Problem to solve: Give back only the lines in the records below from the one with "(168, 637) = (480, 588): blue" to the one with "(338, 269) = (403, 239): turquoise", both inclusive, word for word.

Records for the task:

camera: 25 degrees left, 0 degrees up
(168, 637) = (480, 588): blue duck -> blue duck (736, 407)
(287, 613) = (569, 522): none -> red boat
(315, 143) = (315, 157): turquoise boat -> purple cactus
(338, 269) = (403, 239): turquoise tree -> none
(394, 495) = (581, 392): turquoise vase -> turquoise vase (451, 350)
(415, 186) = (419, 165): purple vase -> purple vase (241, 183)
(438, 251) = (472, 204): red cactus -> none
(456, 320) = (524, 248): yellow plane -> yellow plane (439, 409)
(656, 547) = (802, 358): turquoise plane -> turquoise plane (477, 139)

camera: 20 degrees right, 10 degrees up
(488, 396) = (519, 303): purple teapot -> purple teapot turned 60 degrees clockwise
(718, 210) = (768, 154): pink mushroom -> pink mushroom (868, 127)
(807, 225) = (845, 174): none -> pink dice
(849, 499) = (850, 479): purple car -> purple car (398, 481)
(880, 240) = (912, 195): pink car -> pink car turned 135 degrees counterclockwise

* * *

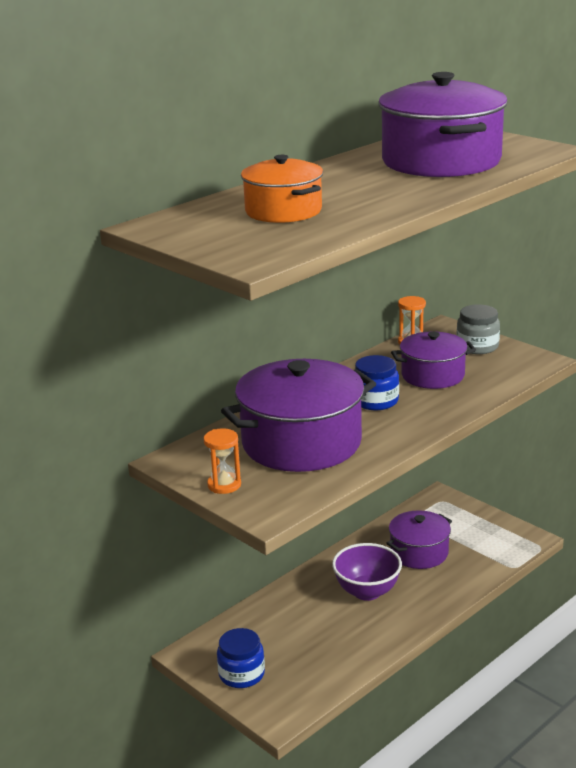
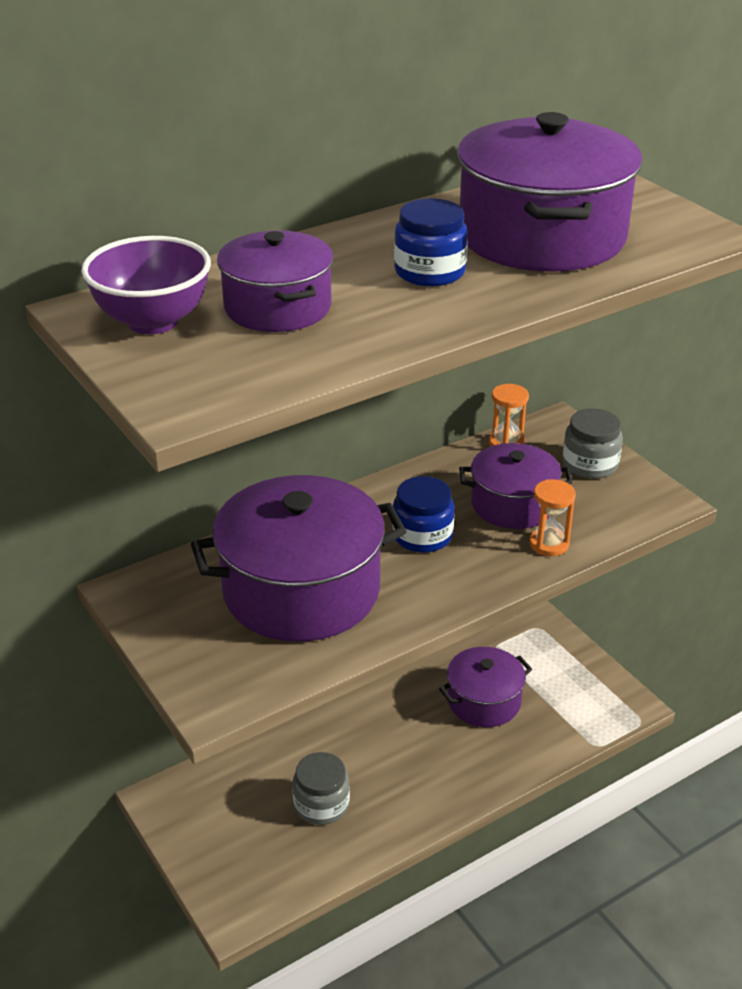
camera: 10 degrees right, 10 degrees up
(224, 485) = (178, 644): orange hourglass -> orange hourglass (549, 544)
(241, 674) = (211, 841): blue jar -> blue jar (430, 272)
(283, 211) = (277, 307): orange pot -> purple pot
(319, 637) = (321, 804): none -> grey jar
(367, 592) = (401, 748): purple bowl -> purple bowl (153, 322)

Solution to the problem:
(168, 637) = (480, 588): blue duck -> blue duck (736, 407)
(287, 613) = (569, 522): none -> red boat
(315, 143) = (315, 157): turquoise boat -> purple cactus
(338, 269) = (403, 239): turquoise tree -> none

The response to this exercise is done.